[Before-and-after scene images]
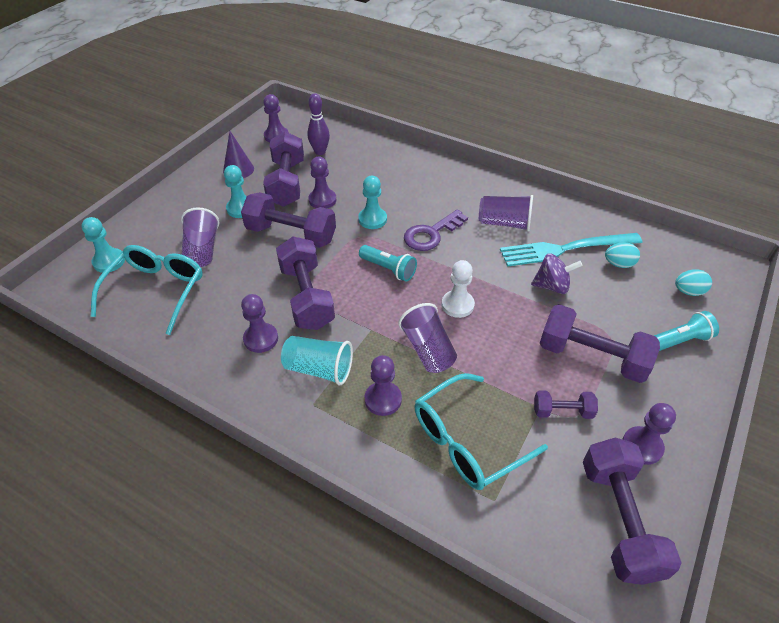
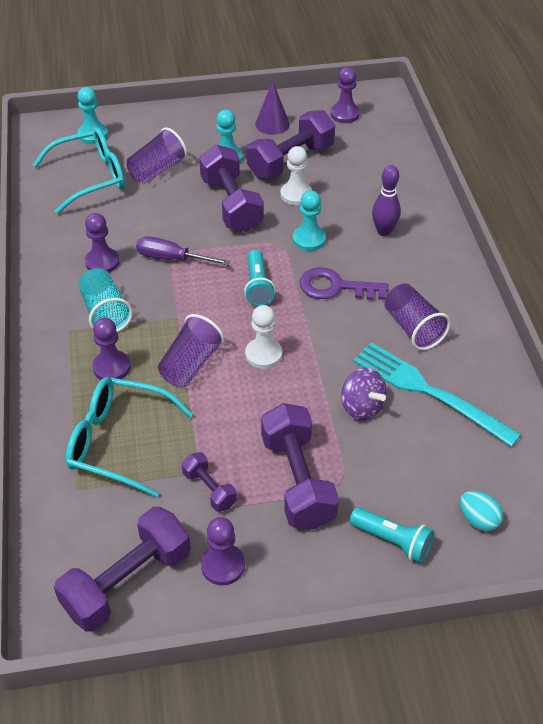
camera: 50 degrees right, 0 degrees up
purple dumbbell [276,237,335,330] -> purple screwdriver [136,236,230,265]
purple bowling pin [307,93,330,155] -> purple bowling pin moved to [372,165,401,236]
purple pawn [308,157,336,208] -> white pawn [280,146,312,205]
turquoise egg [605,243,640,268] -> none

### TASK STATEMENT:
Repeat every line of the data above exactly, but drop the pictures.

### TASK RESULT:
camera: 50 degrees right, 0 degrees up
purple dumbbell [276,237,335,330] -> purple screwdriver [136,236,230,265]
purple bowling pin [307,93,330,155] -> purple bowling pin moved to [372,165,401,236]
purple pawn [308,157,336,208] -> white pawn [280,146,312,205]
turquoise egg [605,243,640,268] -> none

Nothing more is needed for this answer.